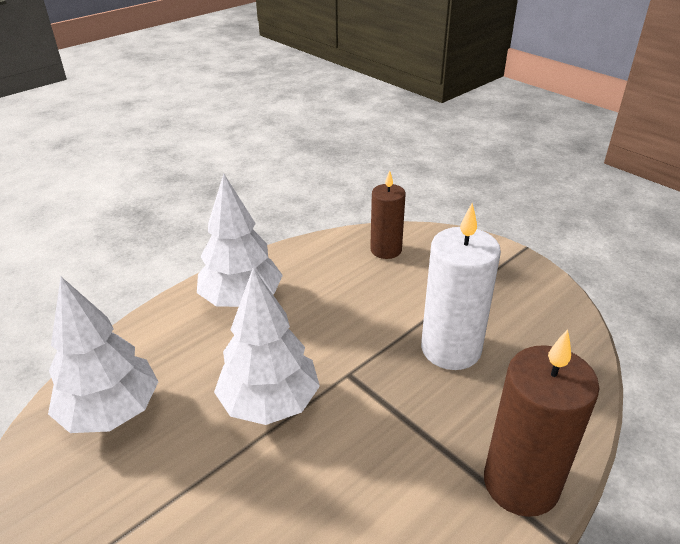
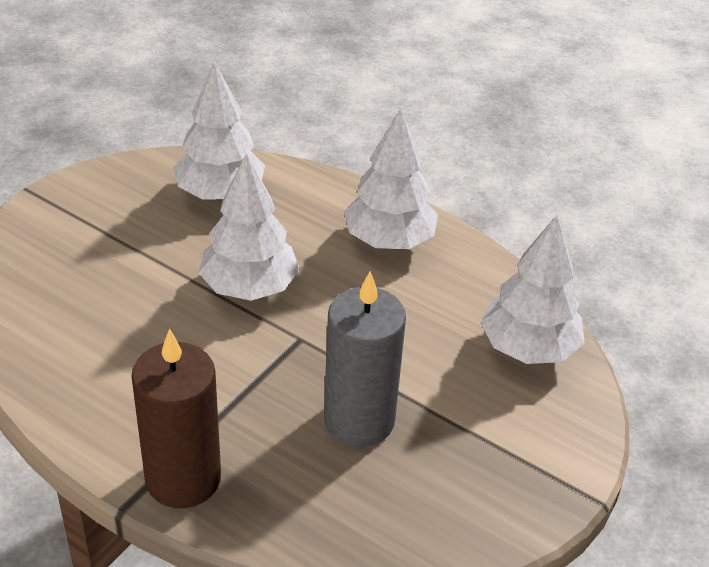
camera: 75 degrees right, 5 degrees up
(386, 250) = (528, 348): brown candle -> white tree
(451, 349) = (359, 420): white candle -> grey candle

———

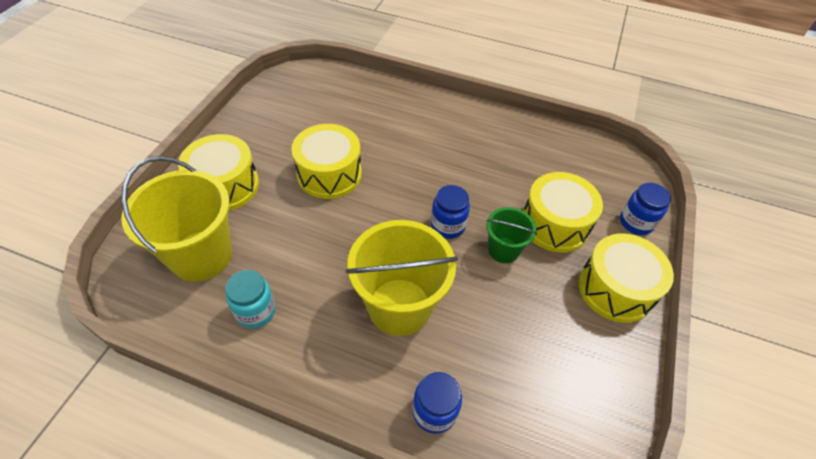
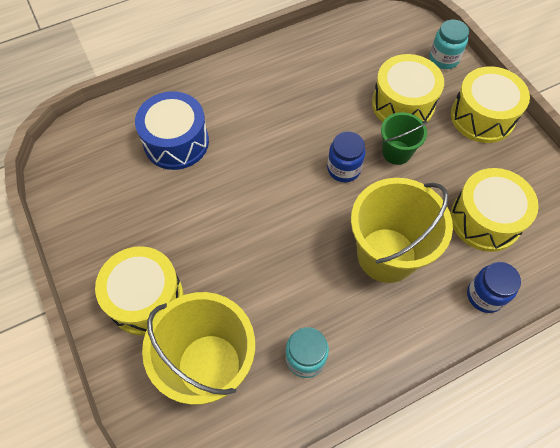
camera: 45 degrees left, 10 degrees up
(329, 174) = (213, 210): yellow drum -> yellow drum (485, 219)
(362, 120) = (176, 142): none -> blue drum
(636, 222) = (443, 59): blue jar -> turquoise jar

———

**Aim of the task:** Within the material above, copy exactly the lines from the line that holds "(386, 250) = (528, 348): brown" up to and including the line that holds "(451, 349) = (359, 420): white".

**Solution to the exercise:**
(386, 250) = (528, 348): brown candle -> white tree
(451, 349) = (359, 420): white candle -> grey candle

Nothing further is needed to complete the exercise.